* Exercise details *
Practice item. Set the material below down again exactly, with no pictures.

* Data segment *
==*==

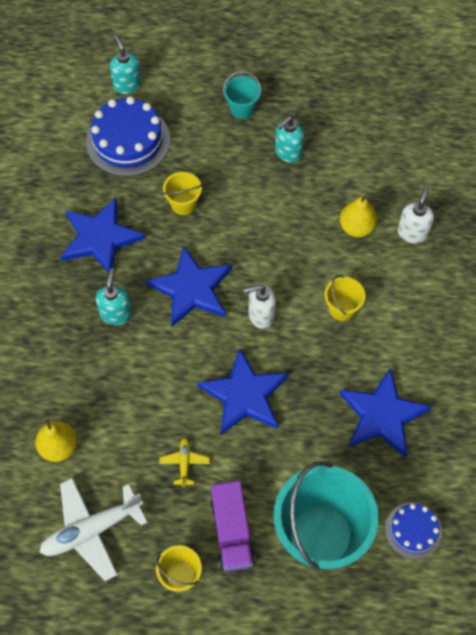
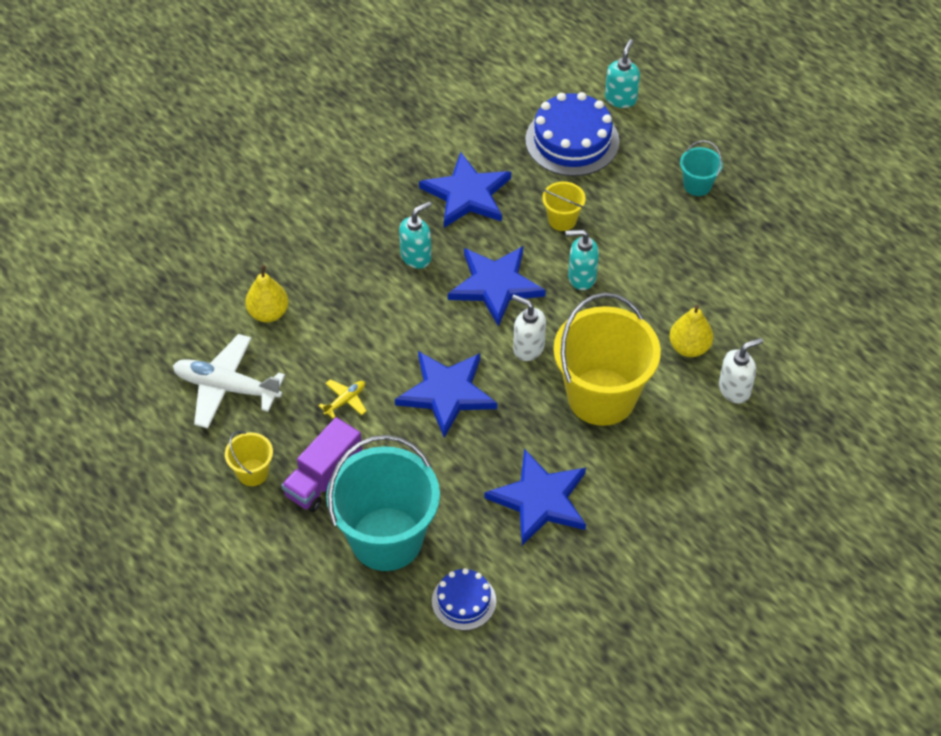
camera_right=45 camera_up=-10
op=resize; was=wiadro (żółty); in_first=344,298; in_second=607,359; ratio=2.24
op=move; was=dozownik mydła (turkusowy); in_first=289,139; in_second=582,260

==*==

* Answer to the problem *
camera_right=45 camera_up=-10
op=resize; was=wiadro (żółty); in_first=344,298; in_second=607,359; ratio=2.24
op=move; was=dozownik mydła (turkusowy); in_first=289,139; in_second=582,260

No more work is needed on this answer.